▶ [HOW TO COMPLETE THIS TASK]: The response must be made up of the lines in the entries below that contain "orange".

Data entries
........

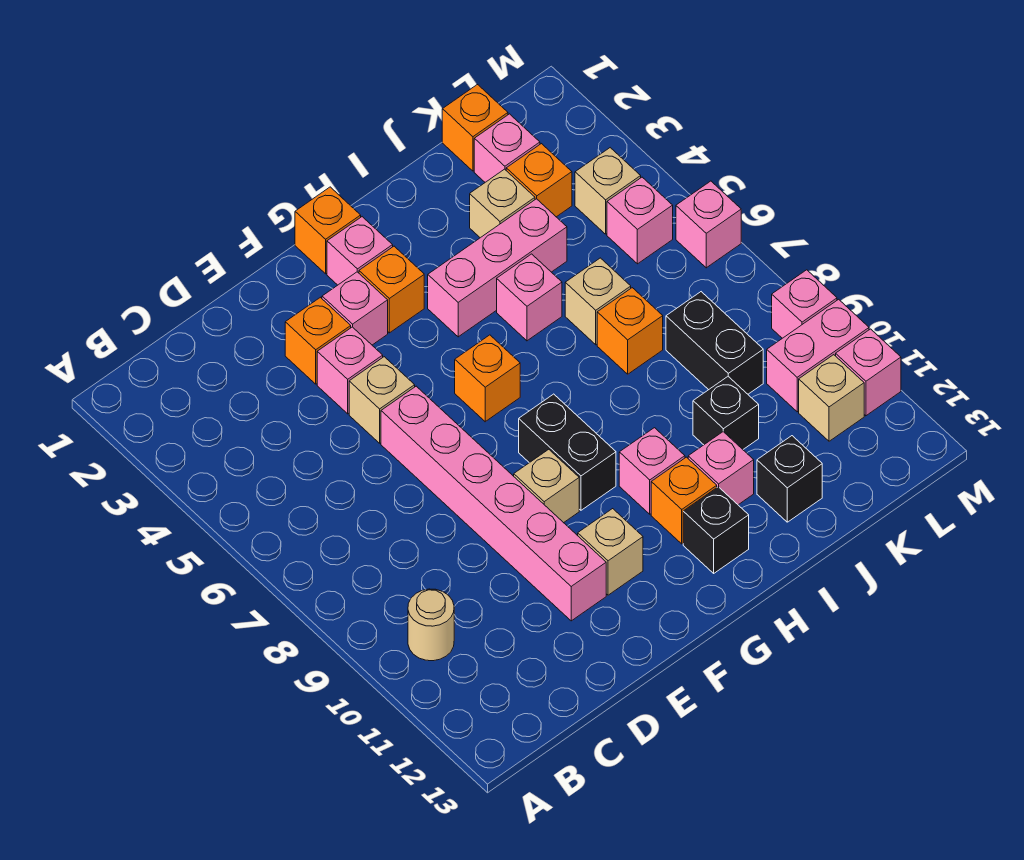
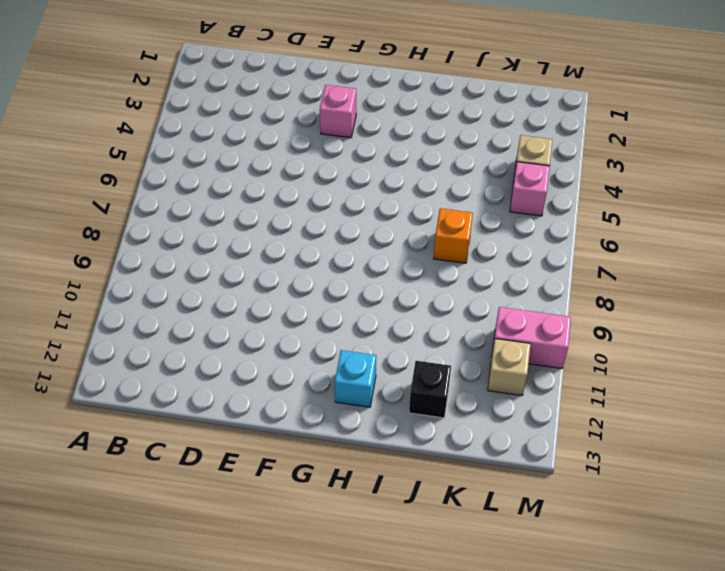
cyan brick H12 level 1 -> black brick H12 level 1
none -> tan round brick B10 level 1
none -> orange brick E3 level 1
none -> pink brick E4 level 1
none -> tan brick E5 level 1

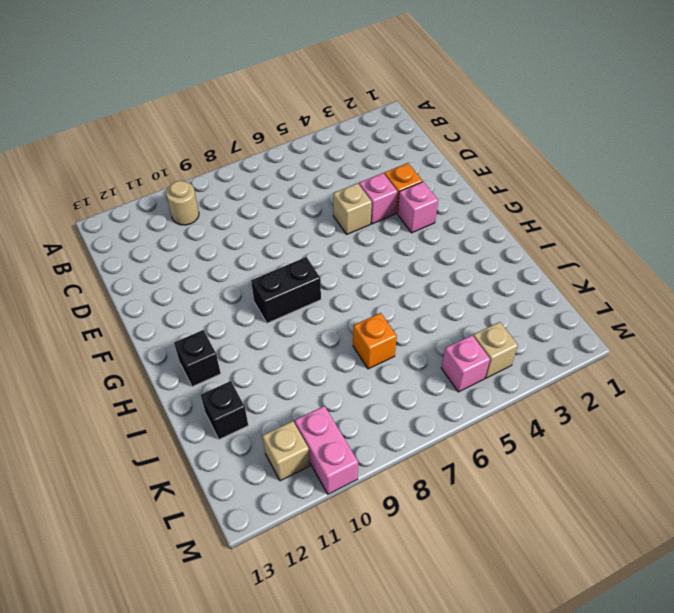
none -> pink brick E6:E11 level 1
none -> tan brick F9 level 1
none -> tan brick F11 level 1
none -> orange brick G1 level 1

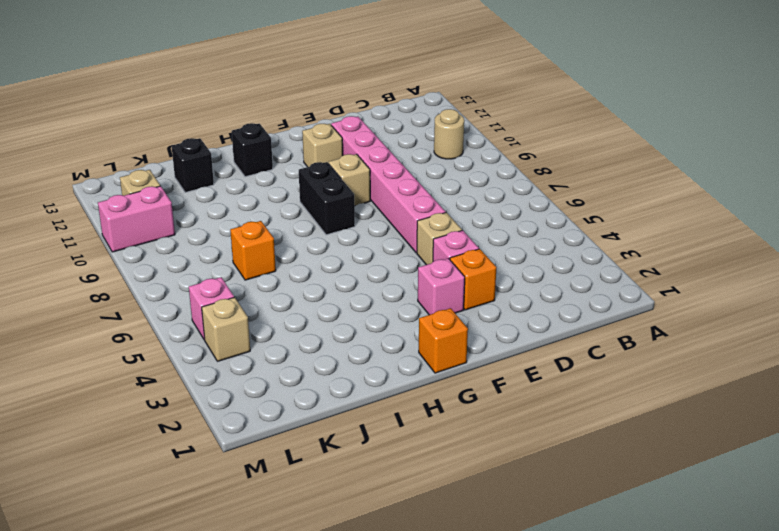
none -> pink brick G2 level 1
none -> orange brick G3 level 1
none -> orange brick G6 level 1
none -> pink brick H4:J4 level 1

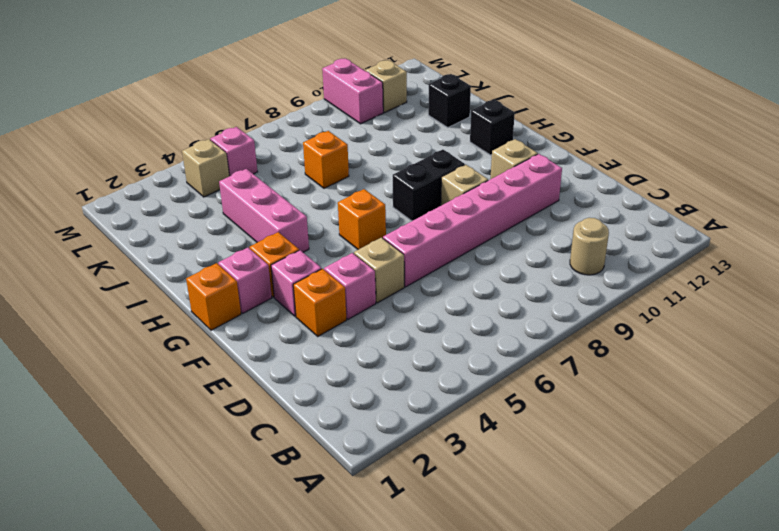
none -> pink brick H10 level 1
none -> orange brick H11 level 1
none -> pink brick I5 level 1
none -> pink brick I11 level 1

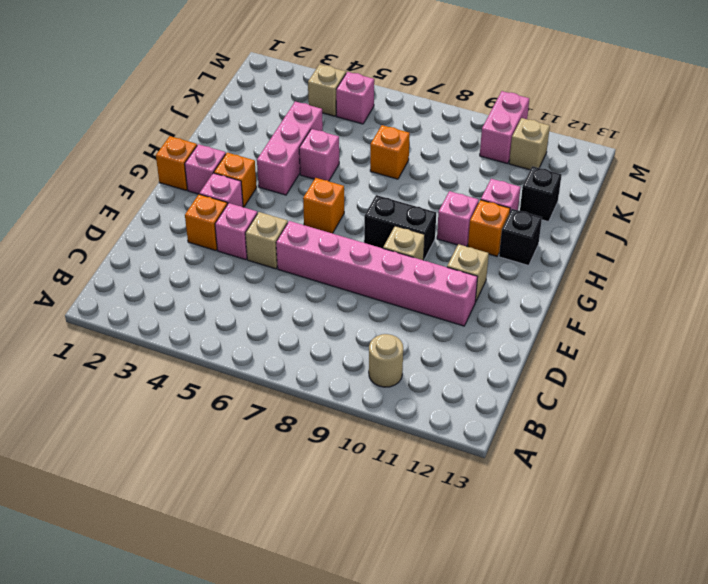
none -> tan brick J3 level 1
none -> tan brick J6 level 1
none -> black brick J10 level 1
none -> orange brick K1 level 1

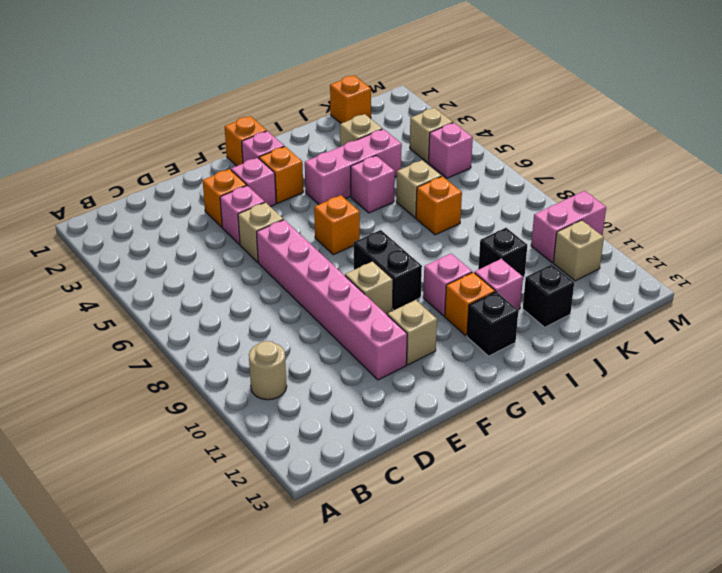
none -> pink brick K2 level 1
none -> orange brick K3 level 1
none -> black brick K8:K9 level 1
none -> pink brick M6 level 1

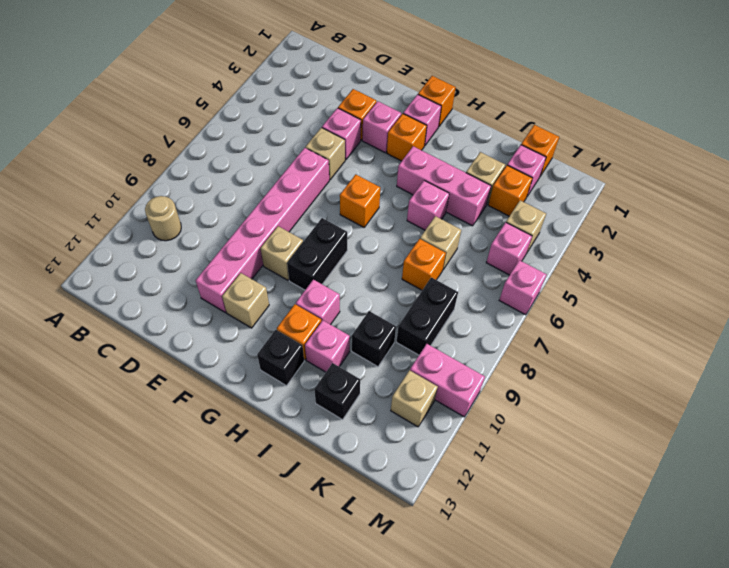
none -> pink brick M9 level 1
none -> pink brick M11 level 1

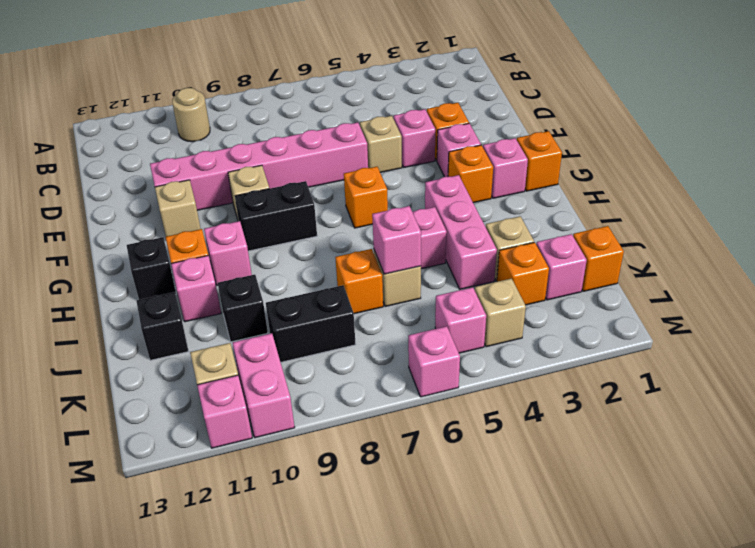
pink brick J6 level 2 -> pink brick M9 level 1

........

▶ [RESPONSE]:
none -> orange brick E3 level 1
none -> orange brick G1 level 1
none -> orange brick G3 level 1
none -> orange brick G6 level 1
none -> orange brick H11 level 1
none -> orange brick K1 level 1
none -> orange brick K3 level 1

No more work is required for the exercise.